(Dataset records)
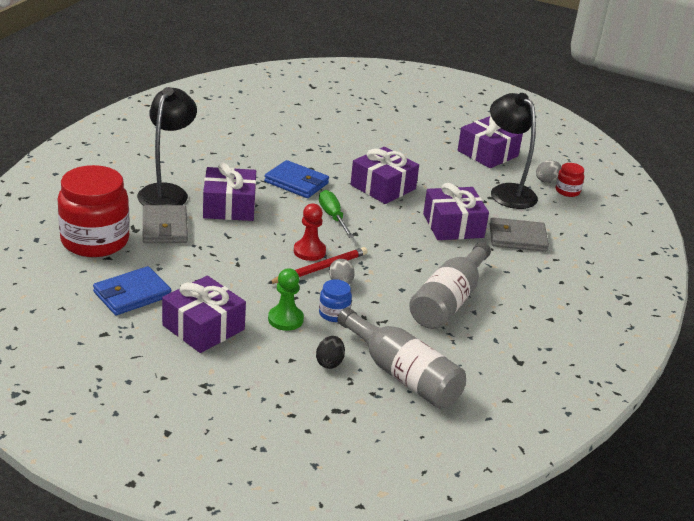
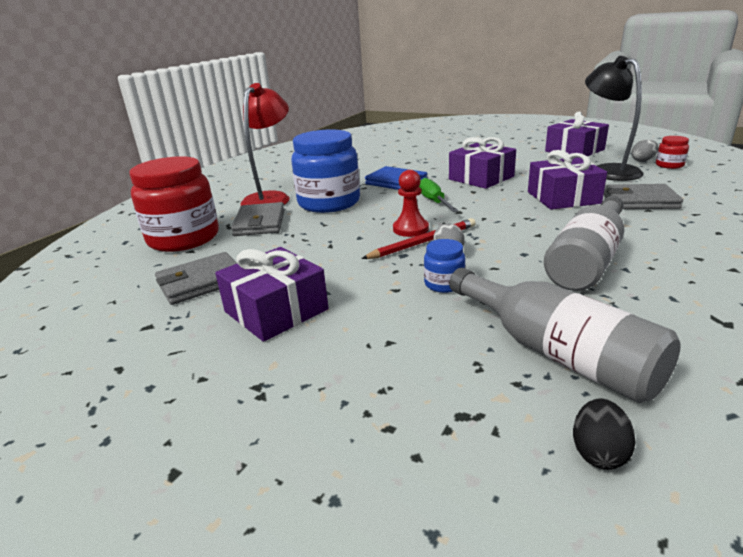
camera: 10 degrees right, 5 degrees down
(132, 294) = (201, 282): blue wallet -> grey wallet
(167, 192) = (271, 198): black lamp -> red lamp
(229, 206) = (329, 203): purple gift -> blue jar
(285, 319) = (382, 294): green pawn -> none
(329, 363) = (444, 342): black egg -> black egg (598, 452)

## [Problem requirements]
Final part of the records: return the line that contains "(285, 319) = (382, 294): green pawn -> none" and every line after it, exactly, with no other lines added.

## [Result for this exercise]
(285, 319) = (382, 294): green pawn -> none
(329, 363) = (444, 342): black egg -> black egg (598, 452)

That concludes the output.